====== EXERCISE DATA ======

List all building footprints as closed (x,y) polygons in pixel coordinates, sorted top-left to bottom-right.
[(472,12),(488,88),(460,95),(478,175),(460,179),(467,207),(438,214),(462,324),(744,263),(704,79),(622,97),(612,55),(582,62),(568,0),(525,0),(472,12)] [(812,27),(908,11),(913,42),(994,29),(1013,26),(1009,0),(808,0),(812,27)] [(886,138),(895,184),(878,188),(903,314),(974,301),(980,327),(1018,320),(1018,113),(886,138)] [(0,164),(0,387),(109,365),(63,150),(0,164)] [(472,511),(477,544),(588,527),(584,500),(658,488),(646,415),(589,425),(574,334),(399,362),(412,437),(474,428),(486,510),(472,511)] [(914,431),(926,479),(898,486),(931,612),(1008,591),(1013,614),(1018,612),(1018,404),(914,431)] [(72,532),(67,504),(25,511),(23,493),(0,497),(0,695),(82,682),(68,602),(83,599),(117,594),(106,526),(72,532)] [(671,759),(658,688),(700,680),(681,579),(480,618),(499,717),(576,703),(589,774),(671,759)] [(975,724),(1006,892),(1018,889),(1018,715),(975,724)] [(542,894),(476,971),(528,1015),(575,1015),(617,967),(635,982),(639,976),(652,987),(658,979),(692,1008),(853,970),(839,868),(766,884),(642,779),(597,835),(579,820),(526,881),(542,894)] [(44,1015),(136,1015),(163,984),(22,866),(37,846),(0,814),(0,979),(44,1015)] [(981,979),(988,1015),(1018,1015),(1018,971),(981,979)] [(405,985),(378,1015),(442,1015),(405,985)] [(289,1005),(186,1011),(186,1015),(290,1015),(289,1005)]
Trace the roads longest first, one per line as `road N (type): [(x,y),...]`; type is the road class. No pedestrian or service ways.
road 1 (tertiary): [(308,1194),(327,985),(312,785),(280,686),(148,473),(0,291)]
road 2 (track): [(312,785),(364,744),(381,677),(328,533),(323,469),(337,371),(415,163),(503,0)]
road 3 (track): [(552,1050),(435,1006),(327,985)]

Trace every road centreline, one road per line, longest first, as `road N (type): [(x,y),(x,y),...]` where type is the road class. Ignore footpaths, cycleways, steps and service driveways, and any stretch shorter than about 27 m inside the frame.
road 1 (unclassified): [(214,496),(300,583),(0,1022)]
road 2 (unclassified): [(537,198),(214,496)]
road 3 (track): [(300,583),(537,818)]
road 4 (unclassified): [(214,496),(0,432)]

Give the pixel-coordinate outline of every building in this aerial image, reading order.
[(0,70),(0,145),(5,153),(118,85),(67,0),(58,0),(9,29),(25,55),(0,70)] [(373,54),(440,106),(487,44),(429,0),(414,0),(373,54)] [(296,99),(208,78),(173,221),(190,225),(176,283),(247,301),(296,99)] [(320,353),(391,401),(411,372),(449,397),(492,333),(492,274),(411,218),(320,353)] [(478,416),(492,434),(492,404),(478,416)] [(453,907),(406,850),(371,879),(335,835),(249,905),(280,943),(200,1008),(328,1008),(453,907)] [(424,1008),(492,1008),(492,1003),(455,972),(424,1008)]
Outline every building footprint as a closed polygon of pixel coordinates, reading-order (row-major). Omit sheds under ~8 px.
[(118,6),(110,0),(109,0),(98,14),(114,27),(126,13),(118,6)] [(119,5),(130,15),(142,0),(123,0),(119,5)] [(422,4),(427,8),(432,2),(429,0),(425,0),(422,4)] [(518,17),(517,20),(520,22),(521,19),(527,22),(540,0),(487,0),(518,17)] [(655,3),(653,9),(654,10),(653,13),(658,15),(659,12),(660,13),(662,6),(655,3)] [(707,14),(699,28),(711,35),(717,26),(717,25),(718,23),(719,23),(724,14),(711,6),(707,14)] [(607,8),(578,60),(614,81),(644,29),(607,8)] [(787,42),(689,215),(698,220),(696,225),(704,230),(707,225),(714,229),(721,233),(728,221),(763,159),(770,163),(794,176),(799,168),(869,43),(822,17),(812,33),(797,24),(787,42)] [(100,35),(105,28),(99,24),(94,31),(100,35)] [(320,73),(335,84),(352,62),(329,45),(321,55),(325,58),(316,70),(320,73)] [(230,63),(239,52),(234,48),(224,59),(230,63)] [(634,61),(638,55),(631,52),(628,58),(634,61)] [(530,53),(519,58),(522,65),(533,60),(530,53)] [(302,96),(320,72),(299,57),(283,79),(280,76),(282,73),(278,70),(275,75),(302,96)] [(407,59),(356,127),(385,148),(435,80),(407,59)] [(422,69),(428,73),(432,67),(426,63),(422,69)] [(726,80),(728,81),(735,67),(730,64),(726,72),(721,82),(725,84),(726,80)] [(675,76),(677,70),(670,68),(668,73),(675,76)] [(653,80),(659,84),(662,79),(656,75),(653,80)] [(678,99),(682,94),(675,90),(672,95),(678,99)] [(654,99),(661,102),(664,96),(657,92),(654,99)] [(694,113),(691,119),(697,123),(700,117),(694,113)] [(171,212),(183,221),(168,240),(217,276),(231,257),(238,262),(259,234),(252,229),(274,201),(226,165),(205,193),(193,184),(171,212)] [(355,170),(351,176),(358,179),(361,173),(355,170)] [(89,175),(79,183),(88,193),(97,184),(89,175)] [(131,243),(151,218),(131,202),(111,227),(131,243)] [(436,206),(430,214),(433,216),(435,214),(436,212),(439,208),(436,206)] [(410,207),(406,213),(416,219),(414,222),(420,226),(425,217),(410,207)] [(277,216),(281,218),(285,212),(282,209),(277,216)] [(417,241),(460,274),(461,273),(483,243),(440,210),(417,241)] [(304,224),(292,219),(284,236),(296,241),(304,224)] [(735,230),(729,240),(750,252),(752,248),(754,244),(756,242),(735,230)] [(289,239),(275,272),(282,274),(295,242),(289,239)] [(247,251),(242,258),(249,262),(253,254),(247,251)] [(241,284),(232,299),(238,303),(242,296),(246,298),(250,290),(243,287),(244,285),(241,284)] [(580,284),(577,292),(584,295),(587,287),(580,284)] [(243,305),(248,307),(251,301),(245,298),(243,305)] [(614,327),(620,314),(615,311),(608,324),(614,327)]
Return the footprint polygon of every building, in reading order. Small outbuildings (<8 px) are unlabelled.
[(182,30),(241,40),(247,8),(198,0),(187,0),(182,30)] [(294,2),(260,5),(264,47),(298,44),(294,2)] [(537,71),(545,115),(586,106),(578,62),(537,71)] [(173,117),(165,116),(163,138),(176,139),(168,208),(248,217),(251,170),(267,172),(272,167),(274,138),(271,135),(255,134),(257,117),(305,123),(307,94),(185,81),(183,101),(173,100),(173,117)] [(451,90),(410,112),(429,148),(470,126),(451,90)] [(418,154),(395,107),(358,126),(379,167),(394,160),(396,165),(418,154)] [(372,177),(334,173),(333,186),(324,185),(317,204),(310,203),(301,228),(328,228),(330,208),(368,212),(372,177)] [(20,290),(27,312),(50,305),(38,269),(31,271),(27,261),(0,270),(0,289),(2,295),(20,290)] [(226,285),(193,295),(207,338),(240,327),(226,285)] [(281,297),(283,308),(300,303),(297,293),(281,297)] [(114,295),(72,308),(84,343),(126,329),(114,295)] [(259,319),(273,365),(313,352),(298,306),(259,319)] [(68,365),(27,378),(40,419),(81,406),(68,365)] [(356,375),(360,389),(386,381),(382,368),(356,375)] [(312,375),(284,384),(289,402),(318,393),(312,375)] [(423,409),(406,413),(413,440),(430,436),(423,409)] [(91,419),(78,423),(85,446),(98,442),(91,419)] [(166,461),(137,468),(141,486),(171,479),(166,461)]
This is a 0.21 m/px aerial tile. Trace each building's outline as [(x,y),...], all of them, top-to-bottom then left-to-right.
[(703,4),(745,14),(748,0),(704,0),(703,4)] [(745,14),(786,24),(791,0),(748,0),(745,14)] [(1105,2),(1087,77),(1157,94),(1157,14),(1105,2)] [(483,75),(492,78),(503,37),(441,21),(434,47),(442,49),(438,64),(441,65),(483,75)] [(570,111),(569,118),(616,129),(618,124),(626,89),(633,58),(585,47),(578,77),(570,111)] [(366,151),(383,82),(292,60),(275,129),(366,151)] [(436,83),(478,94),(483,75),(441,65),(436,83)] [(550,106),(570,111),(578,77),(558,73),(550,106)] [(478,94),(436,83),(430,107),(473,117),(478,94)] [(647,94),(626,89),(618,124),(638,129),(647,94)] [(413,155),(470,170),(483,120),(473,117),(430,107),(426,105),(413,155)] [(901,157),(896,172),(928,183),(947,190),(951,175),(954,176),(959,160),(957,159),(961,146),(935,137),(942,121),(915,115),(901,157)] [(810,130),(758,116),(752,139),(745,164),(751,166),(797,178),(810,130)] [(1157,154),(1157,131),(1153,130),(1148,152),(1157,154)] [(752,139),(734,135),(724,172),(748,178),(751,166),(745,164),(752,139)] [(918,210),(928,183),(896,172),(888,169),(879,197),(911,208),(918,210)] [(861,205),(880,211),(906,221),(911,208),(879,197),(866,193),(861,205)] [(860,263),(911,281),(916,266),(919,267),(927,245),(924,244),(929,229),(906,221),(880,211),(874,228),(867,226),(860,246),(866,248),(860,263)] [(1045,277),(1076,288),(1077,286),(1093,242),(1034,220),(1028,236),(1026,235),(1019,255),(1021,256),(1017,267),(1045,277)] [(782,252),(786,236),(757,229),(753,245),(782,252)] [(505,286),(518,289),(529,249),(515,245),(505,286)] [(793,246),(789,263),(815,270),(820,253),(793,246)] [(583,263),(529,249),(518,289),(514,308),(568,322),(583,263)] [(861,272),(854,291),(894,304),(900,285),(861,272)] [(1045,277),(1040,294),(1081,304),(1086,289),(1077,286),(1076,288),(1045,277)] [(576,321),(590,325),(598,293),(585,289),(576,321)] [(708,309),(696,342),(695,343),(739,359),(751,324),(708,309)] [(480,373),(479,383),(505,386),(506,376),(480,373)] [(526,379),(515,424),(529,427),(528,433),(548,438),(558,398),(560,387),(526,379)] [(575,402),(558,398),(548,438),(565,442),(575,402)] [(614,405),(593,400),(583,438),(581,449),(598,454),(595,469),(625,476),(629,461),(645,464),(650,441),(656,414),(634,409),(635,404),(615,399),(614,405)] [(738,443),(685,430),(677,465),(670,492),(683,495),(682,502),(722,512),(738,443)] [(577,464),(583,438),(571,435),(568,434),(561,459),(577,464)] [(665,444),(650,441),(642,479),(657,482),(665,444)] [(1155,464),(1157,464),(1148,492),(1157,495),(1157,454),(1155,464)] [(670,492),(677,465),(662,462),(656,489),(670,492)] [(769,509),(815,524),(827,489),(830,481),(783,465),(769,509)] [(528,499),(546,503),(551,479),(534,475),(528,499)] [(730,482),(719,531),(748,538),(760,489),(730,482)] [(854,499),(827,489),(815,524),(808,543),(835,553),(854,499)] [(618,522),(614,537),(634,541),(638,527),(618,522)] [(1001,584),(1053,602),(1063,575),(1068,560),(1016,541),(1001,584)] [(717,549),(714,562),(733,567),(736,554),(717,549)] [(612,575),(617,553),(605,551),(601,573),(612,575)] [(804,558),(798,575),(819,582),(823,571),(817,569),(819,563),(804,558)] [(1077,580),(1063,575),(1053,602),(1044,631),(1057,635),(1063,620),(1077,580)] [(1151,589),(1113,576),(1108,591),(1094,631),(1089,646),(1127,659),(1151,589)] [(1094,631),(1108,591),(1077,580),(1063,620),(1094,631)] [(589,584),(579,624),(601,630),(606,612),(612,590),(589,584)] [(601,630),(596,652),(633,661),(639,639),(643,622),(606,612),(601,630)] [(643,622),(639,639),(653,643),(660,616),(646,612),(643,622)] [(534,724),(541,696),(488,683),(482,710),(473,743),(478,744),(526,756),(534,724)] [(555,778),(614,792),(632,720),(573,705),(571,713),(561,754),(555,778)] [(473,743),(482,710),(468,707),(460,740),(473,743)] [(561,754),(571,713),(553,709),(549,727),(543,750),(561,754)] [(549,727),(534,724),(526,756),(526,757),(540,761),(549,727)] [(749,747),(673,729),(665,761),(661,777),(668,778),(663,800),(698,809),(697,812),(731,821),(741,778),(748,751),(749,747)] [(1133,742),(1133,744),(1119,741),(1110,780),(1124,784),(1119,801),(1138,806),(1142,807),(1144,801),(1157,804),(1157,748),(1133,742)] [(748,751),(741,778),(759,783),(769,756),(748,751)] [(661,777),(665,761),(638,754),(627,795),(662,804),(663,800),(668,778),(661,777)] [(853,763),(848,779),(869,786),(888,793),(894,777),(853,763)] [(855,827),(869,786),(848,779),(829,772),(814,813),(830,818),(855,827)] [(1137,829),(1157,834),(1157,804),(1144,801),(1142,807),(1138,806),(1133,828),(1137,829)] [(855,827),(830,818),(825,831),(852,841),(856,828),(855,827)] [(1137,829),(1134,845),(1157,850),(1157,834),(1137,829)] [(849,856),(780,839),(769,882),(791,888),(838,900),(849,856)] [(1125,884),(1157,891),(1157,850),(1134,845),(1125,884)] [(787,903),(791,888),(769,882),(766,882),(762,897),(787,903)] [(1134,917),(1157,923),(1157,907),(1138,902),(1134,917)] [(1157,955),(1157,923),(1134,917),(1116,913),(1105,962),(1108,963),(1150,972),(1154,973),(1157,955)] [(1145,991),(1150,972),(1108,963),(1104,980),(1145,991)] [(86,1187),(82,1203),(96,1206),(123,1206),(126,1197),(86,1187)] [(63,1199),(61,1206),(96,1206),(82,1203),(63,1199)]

======

WHAT YOU HAVE TO DO: Pull every line containing "building" from the material above.

FINISHED EXERCISE:
List all building footprints as closed (x,y) polygons in pixel coordinates, sorted top-left to bottom-right.
Give the pixel-coordinate outline of every building in this aerial image, reading order.
Outline every building footprint as a closed polygon of pixel coordinates, reading-order (row-major). Omit sheds under ~8 px.
Return the footprint polygon of every building, in reading order. Small outbuildings (<8 px) are unlabelled.
This is a 0.21 m/px aerial tile. Trace each building's outline as [(x,y),...], all of them, top-to-bottom then left-to-right.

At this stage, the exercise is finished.